If a line in the data below holds the word "right", copy it.

--- START ---

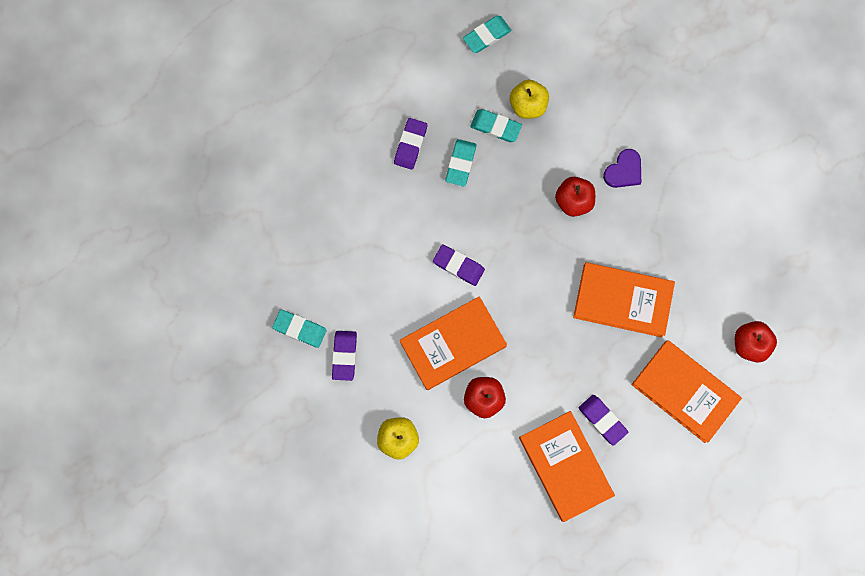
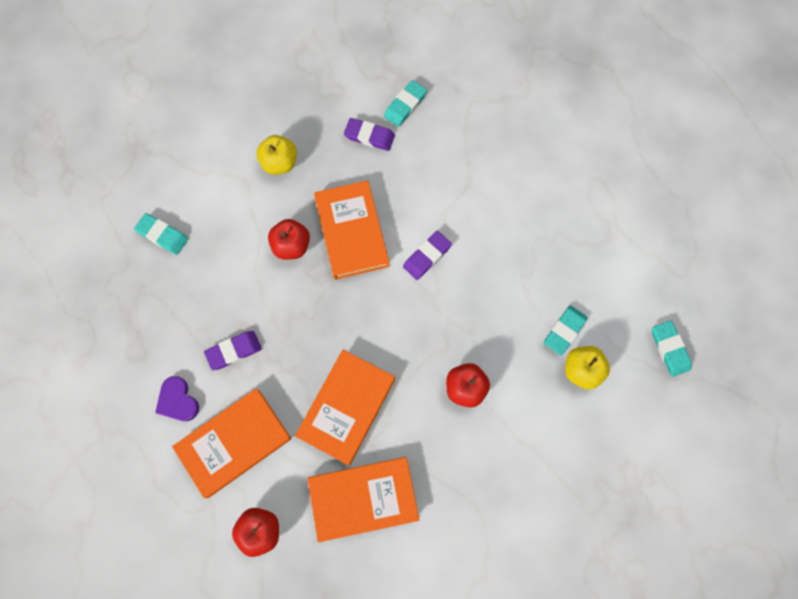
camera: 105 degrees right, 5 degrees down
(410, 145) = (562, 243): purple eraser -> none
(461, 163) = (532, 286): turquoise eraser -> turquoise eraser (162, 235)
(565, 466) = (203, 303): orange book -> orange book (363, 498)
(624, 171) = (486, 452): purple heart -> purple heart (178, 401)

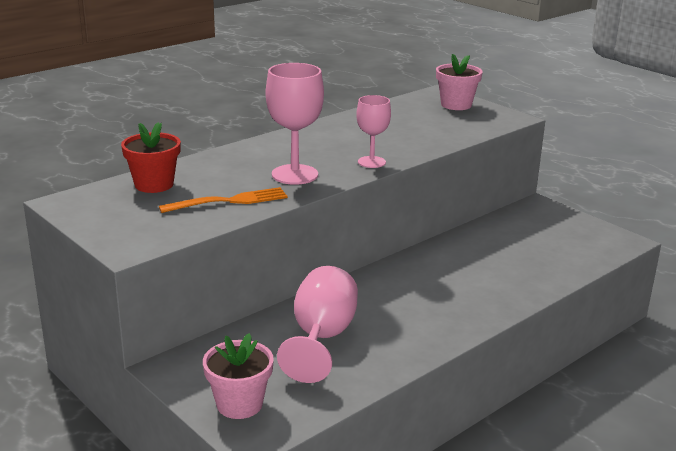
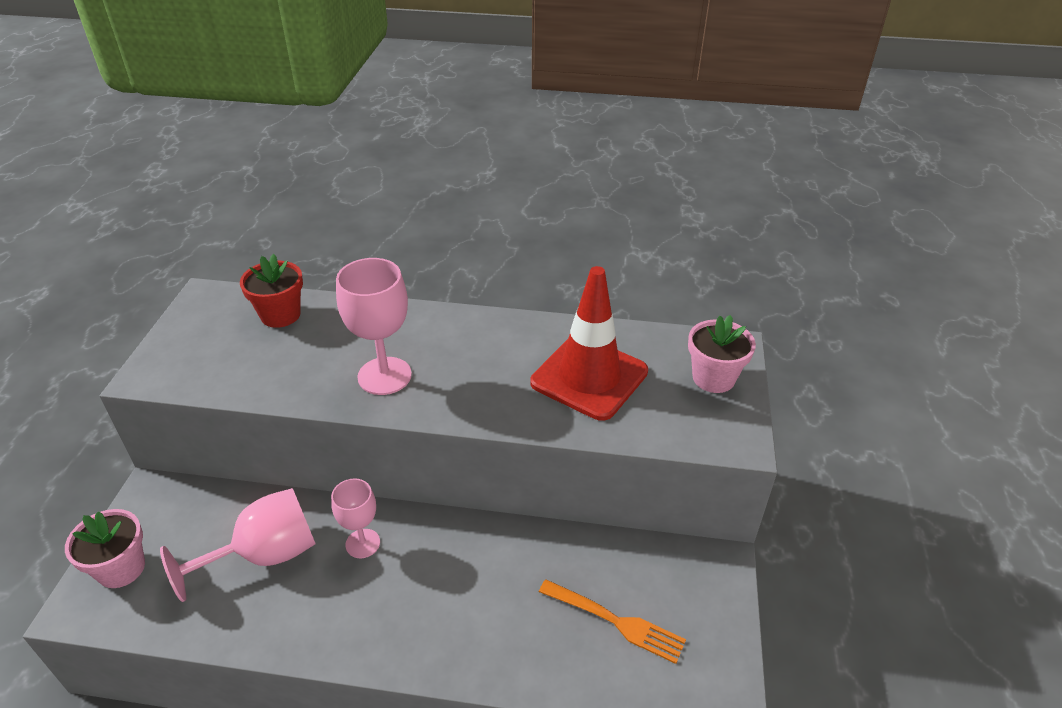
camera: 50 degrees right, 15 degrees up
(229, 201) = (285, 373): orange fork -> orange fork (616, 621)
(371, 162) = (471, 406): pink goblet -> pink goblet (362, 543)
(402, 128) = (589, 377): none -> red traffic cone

--- END ---

Answer ▸
camera: 105 degrees right, 5 degrees down
camera: 50 degrees right, 15 degrees up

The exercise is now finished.